§ **INPUT**
▬▬▬

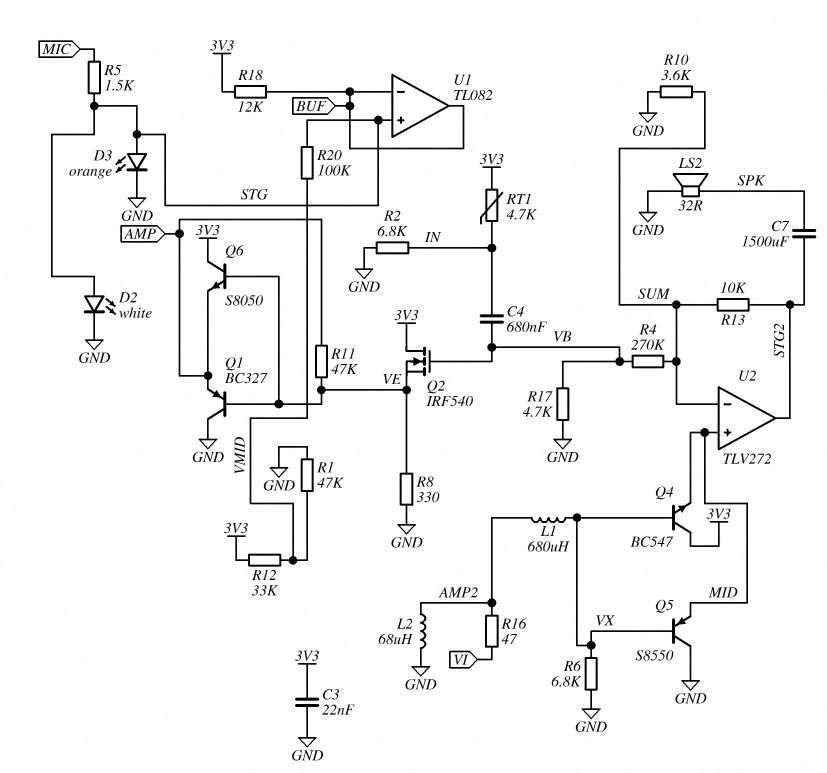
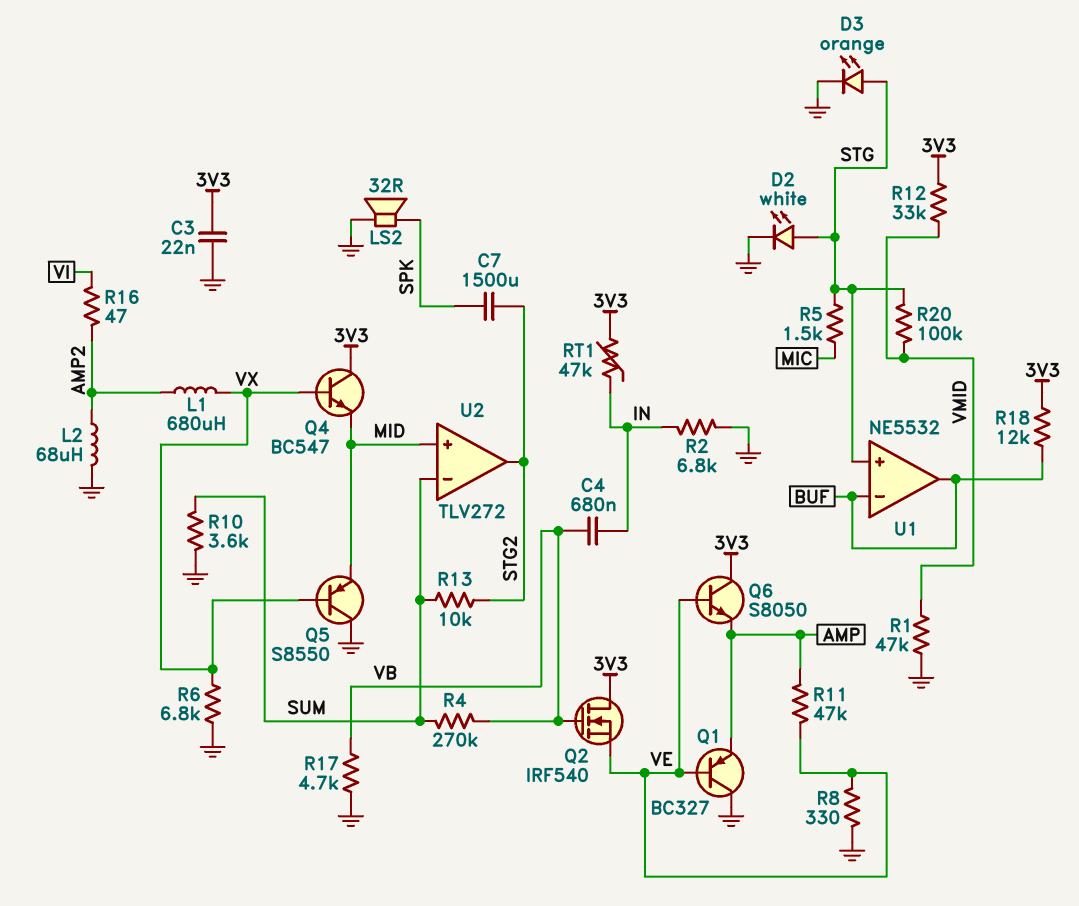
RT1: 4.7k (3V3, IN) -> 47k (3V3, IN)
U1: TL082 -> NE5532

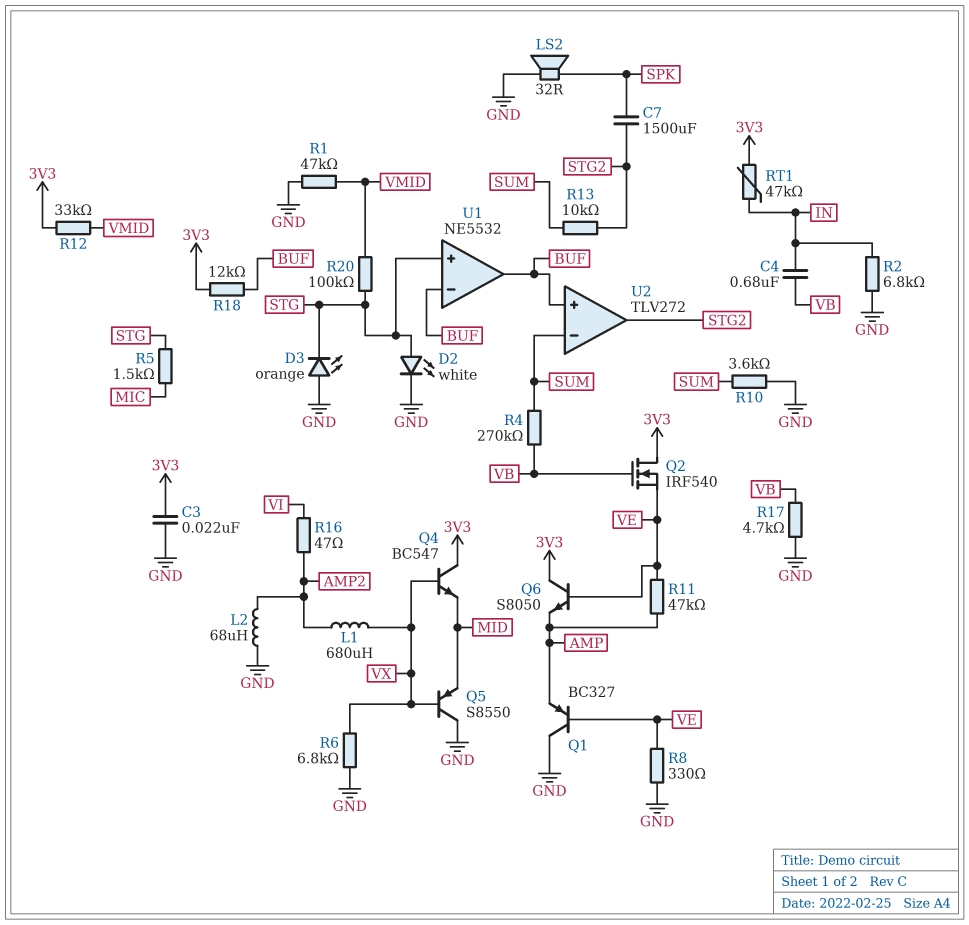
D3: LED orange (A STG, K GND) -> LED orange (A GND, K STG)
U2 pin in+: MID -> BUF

▬▬▬

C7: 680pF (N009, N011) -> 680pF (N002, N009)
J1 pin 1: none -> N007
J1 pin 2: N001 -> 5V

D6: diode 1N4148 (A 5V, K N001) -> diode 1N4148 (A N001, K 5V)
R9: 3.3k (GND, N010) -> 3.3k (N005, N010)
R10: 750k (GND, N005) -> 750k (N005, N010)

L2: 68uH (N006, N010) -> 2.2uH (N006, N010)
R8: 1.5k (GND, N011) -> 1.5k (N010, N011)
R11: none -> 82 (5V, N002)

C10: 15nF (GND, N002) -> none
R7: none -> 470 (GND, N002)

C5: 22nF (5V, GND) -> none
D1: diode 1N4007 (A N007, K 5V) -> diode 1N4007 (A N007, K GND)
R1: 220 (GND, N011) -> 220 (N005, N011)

▬▬▬

§ **PROBLEM DETAILS**
Across the entries above, find the lines with the string "none" and copy them.

§ **TASK RESPONSE**
J1 pin 1: none -> N007
R11: none -> 82 (5V, N002)
C10: 15nF (GND, N002) -> none
R7: none -> 470 (GND, N002)
C5: 22nF (5V, GND) -> none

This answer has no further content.